## Given data

>>>

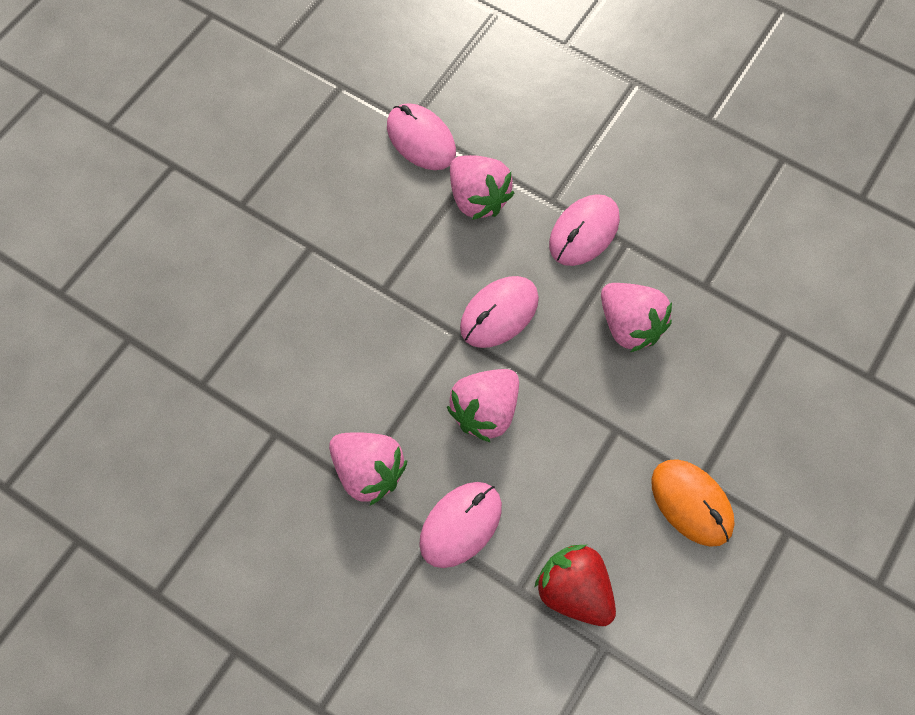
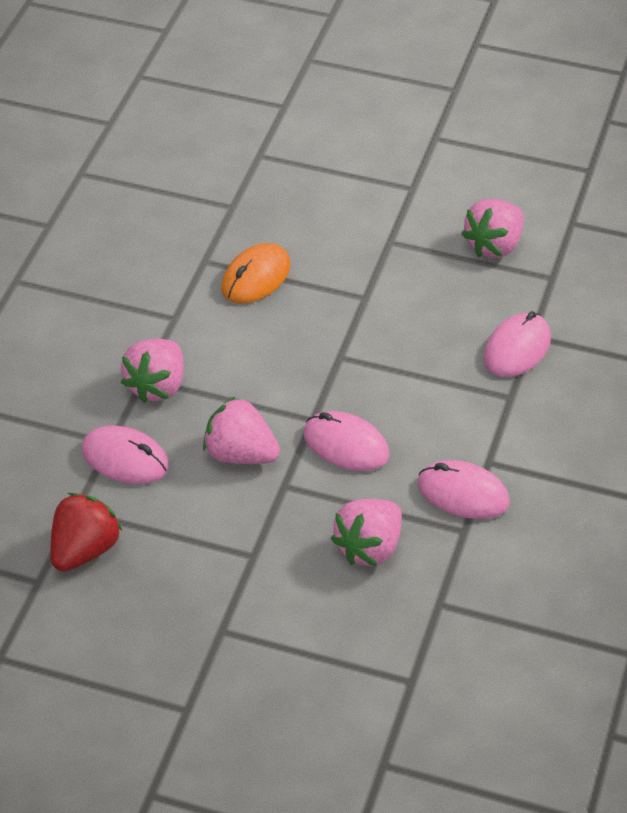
camera: 75 degrees right, 20 degrees down
(478, 198) = (467, 404): pink strawberry -> pink strawberry (494, 246)
(691, 503) = (193, 626): orange mouse -> orange mouse (256, 277)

<<<

## Required work
A verbatim retyping of the listing, without any pictures, is the expected answer.

## Solution for this problem
camera: 75 degrees right, 20 degrees down
(478, 198) = (467, 404): pink strawberry -> pink strawberry (494, 246)
(691, 503) = (193, 626): orange mouse -> orange mouse (256, 277)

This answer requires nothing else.